◆ What is expected:
Return verbatim the run of lines that opens with the line holding "old: pink vamezara" and closes with the last line of the records.

+ + +

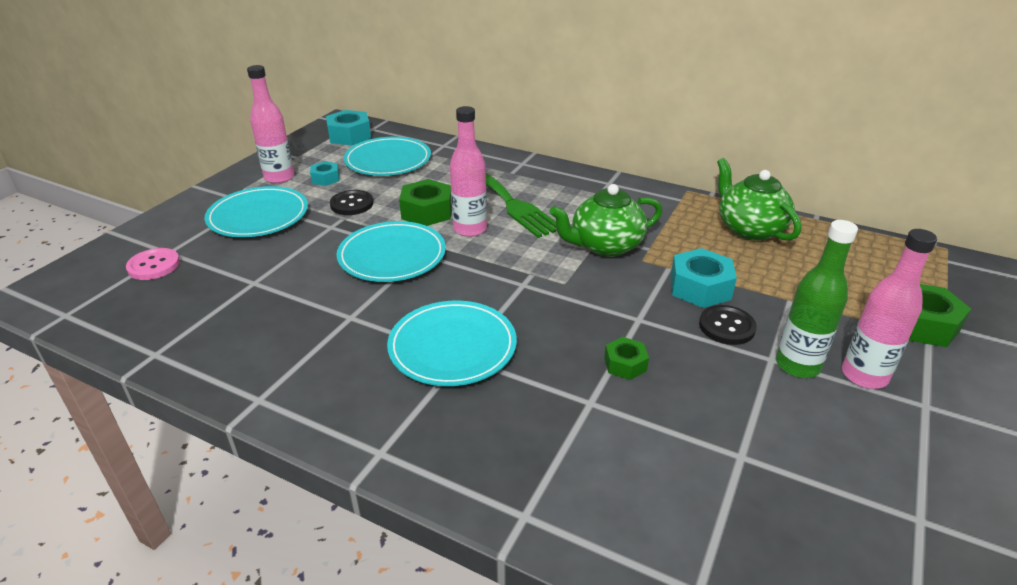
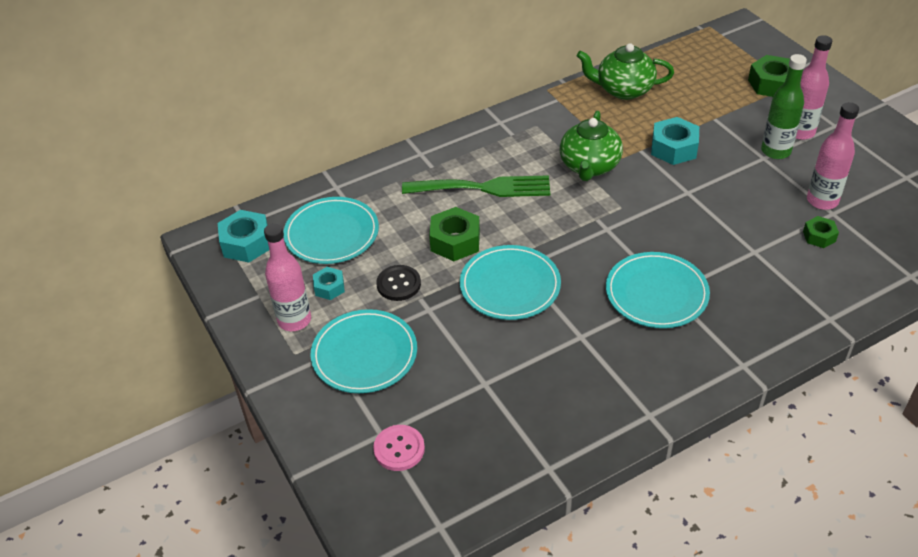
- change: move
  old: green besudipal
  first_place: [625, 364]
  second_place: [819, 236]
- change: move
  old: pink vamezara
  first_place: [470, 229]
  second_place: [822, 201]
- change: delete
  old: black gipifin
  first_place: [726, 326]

+ + +

◆ Task response:
  old: pink vamezara
  first_place: [470, 229]
  second_place: [822, 201]
- change: delete
  old: black gipifin
  first_place: [726, 326]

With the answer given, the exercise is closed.